WHAT TO WORK ON: Copy exactly, beginning with the line holding "(212, 274) = (426, 301): blue" and ending with the final line of the data beneath this task; copy nothing else, and leave out every picture.

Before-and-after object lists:

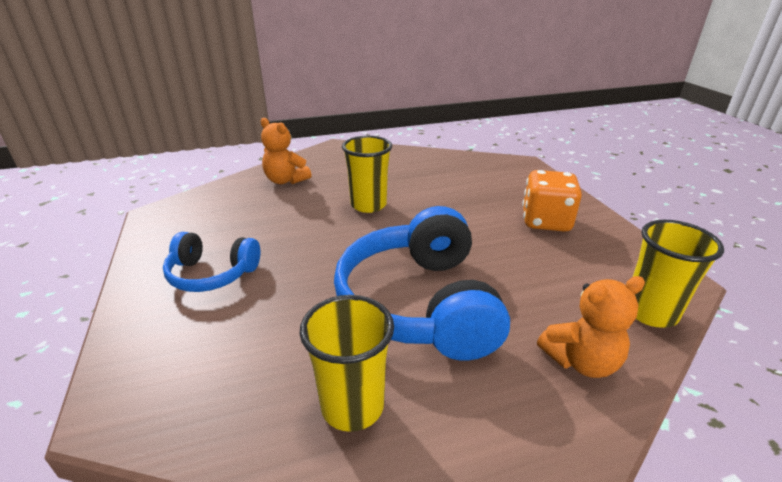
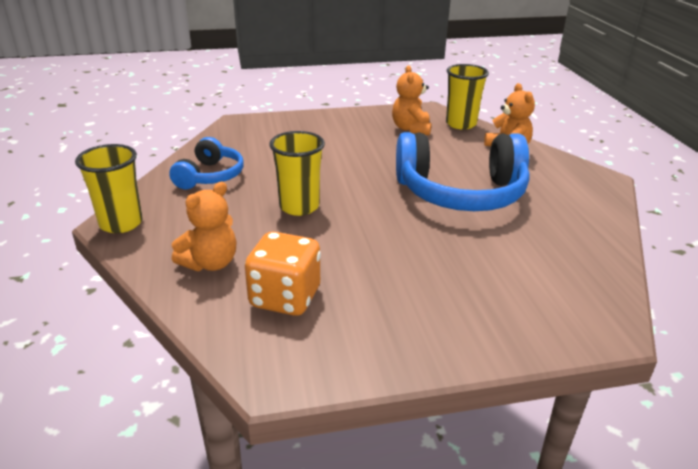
camera: 85 degrees left, 0 degrees up
(212, 274) = (426, 301): blue headphones -> blue headphones (210, 176)
(352, 406) = (565, 223): yellow cup -> yellow cup (121, 223)
(545, 221) = (351, 132): orange dice -> orange dice (285, 298)
(590, 264) = (411, 129): none -> orange teddy bear

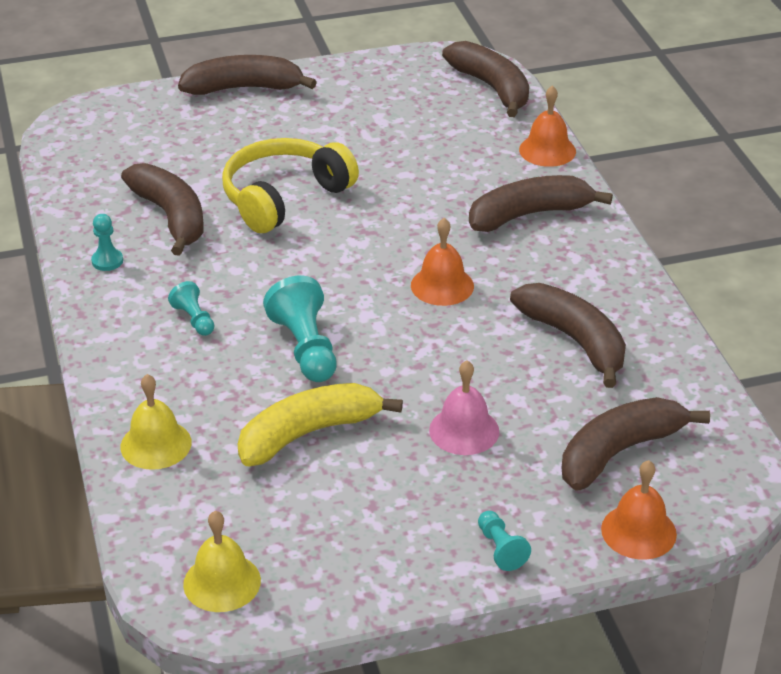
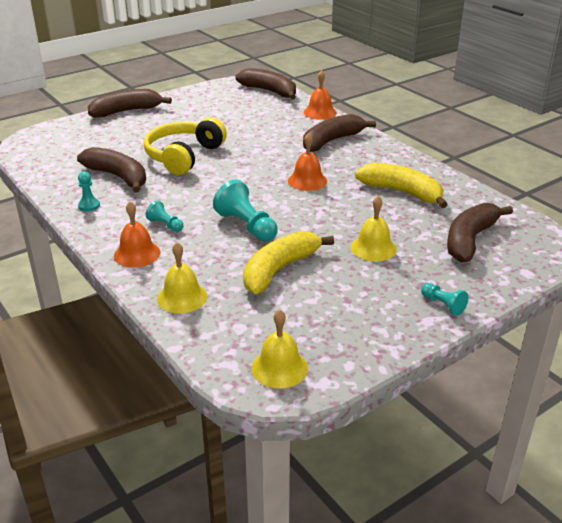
camera: 20 degrees left, 5 degrees down
(464, 430) = (373, 248): pink bell -> yellow bell
(575, 341) = (402, 192): brown banana -> yellow banana
(638, 531) = (514, 277): orange bell -> orange bell (137, 254)

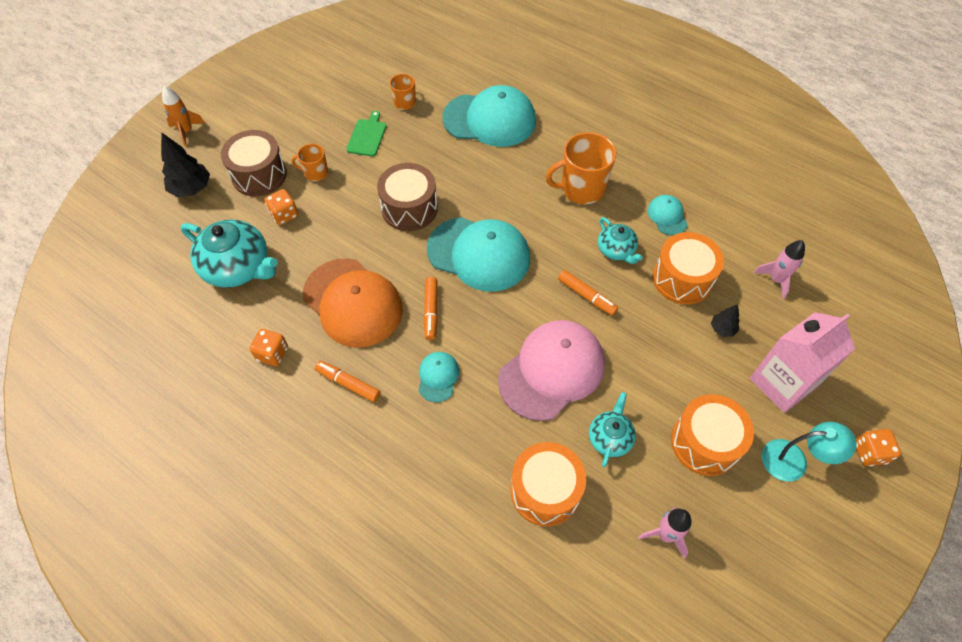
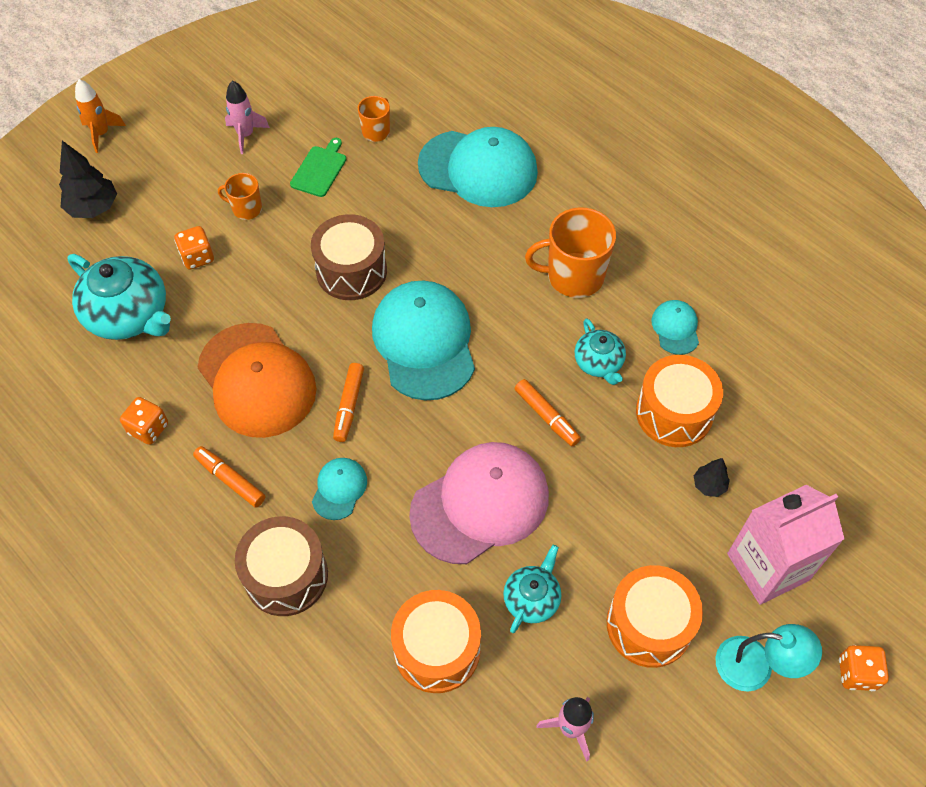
camera: 10 degrees right, 0 degrees up
(259, 175) = (177, 202): brown drum -> brown drum (286, 575)
(479, 254) = (424, 342): turquoise cap -> turquoise cap turned 135 degrees counterclockwise
(776, 280) = (796, 433): pink rocket -> pink rocket (246, 135)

FINISHED TASK:
(212, 274) = (426, 301): blue headphones -> blue headphones (210, 176)
(352, 406) = (565, 223): yellow cup -> yellow cup (121, 223)
(545, 221) = (351, 132): orange dice -> orange dice (285, 298)
(590, 264) = (411, 129): none -> orange teddy bear

camera: 20 degrees left, 5 degrees down
(464, 430) = (373, 248): pink bell -> yellow bell
(575, 341) = (402, 192): brown banana -> yellow banana
(638, 531) = (514, 277): orange bell -> orange bell (137, 254)

camera: 10 degrees right, 0 degrees up
(259, 175) = (177, 202): brown drum -> brown drum (286, 575)
(479, 254) = (424, 342): turquoise cap -> turquoise cap turned 135 degrees counterclockwise
(776, 280) = (796, 433): pink rocket -> pink rocket (246, 135)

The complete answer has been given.